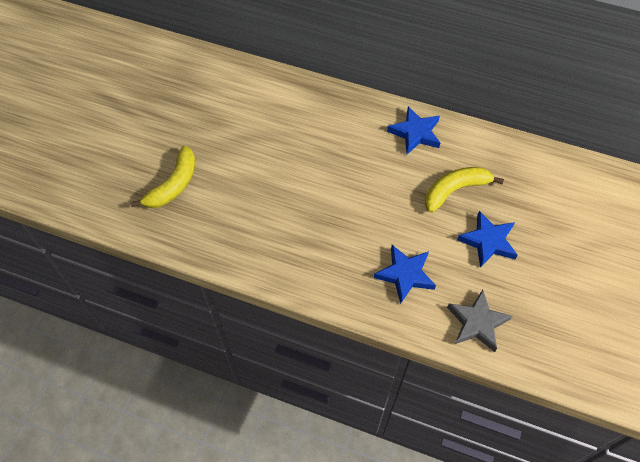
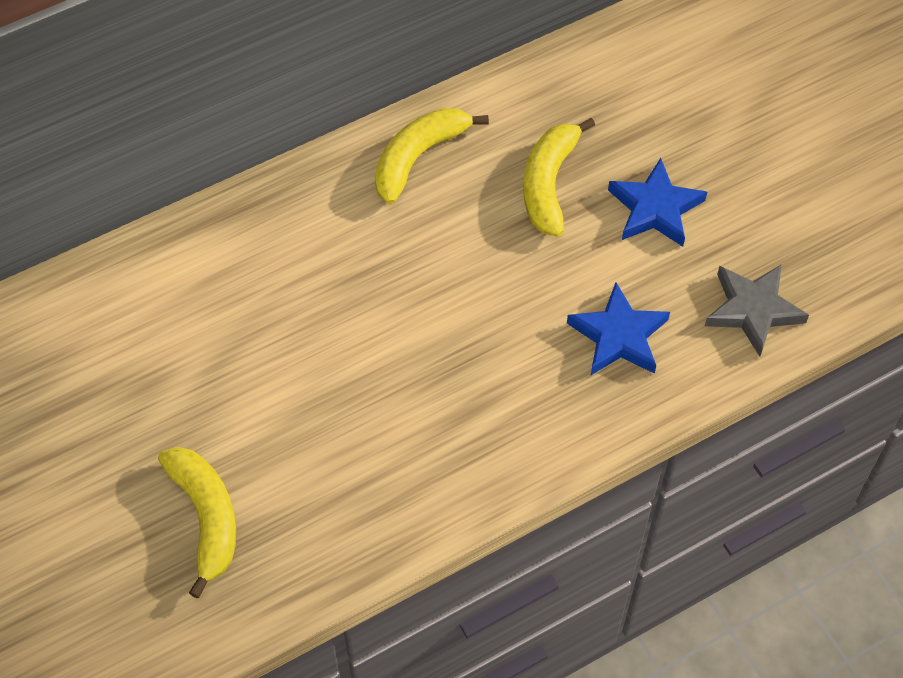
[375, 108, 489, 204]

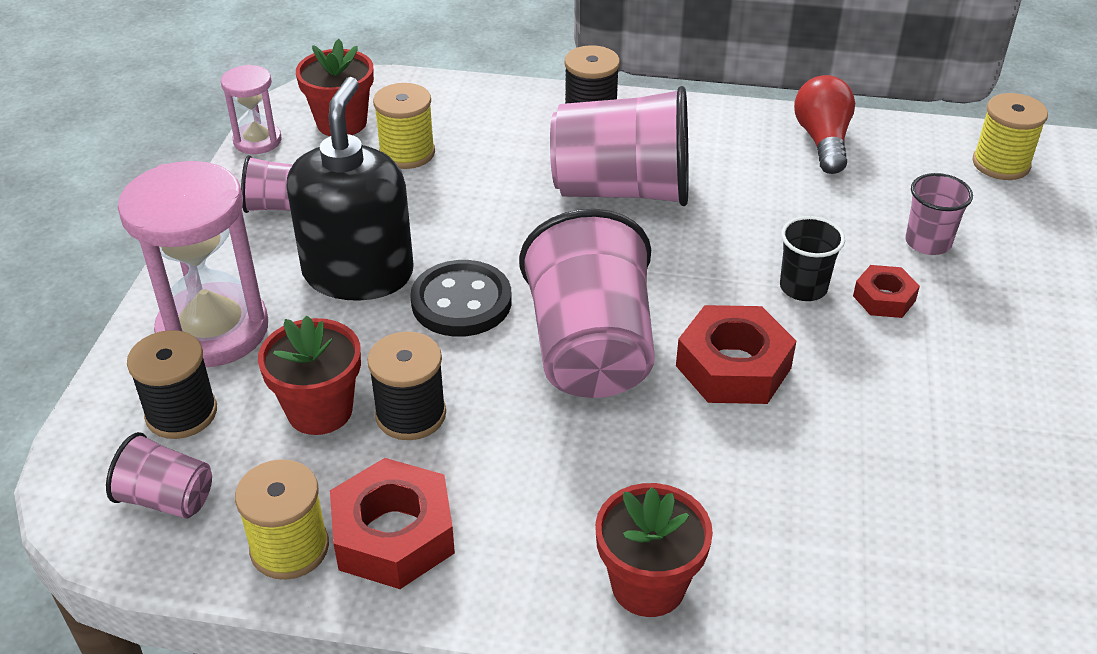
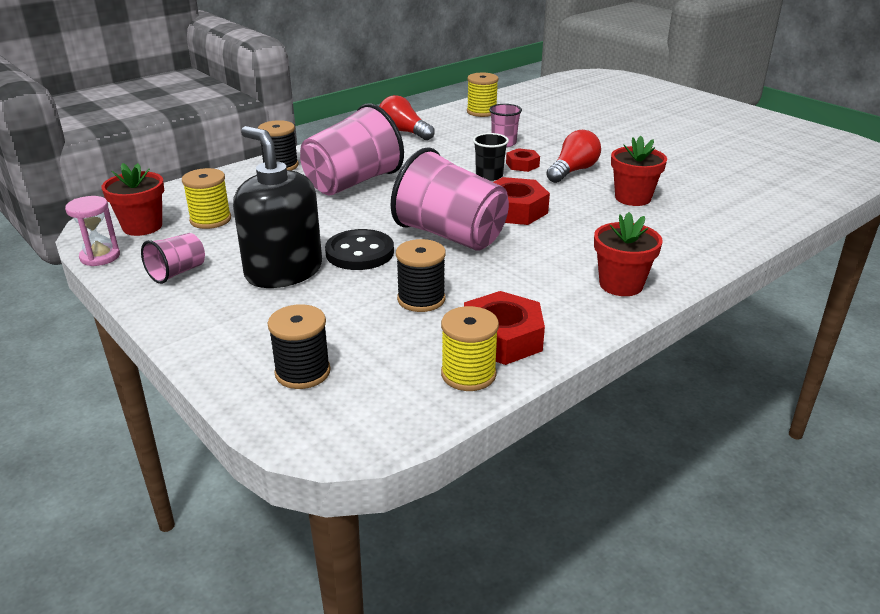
[106, 432, 212, 518] (first image)
[118, 161, 268, 367] (first image)
[546, 130, 601, 183]
[611, 136, 667, 206]

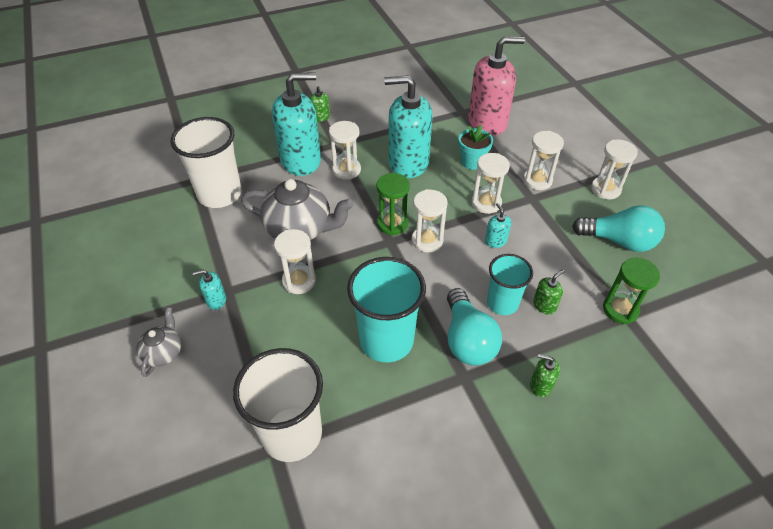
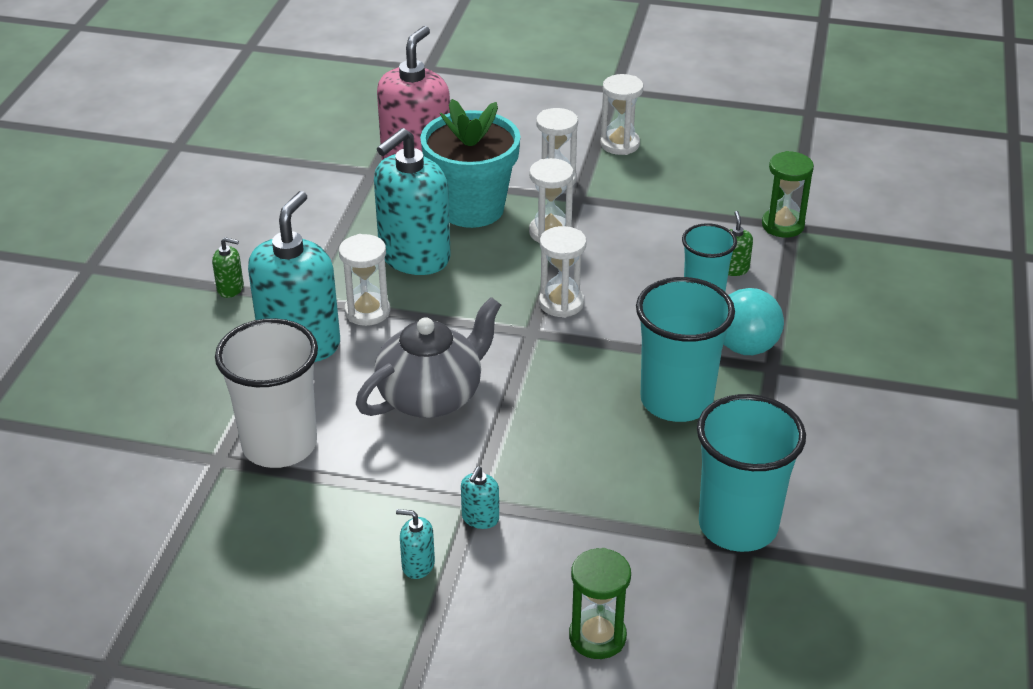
[136, 307, 181, 377] (first image)
[274, 229, 316, 294] (first image)
[530, 354, 560, 397] (first image)
[572, 205, 665, 252] (first image)
[569, 548, 631, 659]
[396, 509, 435, 579]
[697, 394, 806, 552]
[420, 99, 520, 228]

◇ ◇ ◇ ◇ ◇

● What needs to be done:
From top to bottom, restate the records above exactly and omit every picture.

● Output of the task:
[375, 108, 489, 204]

[106, 432, 212, 518] (first image)
[118, 161, 268, 367] (first image)
[546, 130, 601, 183]
[611, 136, 667, 206]

[136, 307, 181, 377] (first image)
[274, 229, 316, 294] (first image)
[530, 354, 560, 397] (first image)
[572, 205, 665, 252] (first image)
[569, 548, 631, 659]
[396, 509, 435, 579]
[697, 394, 806, 552]
[420, 99, 520, 228]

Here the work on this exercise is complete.